- [Request]: Your job with the data below is to output exactly the lines from the one holding "none -> pink ring [182,293,239,332]" down to the one holding "none -> white cutting board [807,294,929,340]", both included, and no others.
Source data section start
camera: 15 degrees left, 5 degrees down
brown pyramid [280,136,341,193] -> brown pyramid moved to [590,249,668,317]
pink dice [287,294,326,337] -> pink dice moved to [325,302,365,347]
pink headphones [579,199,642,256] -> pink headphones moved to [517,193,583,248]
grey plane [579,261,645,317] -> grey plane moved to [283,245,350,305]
Source data section end
Source data section start
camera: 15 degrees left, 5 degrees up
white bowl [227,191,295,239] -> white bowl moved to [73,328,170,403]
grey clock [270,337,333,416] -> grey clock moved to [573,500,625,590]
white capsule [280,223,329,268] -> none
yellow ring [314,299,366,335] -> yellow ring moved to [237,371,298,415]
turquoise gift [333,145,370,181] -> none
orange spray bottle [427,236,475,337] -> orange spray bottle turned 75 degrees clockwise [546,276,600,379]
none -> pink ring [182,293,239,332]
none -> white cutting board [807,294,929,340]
Source data section end
- [Solution for this exercise]:
none -> pink ring [182,293,239,332]
none -> white cutting board [807,294,929,340]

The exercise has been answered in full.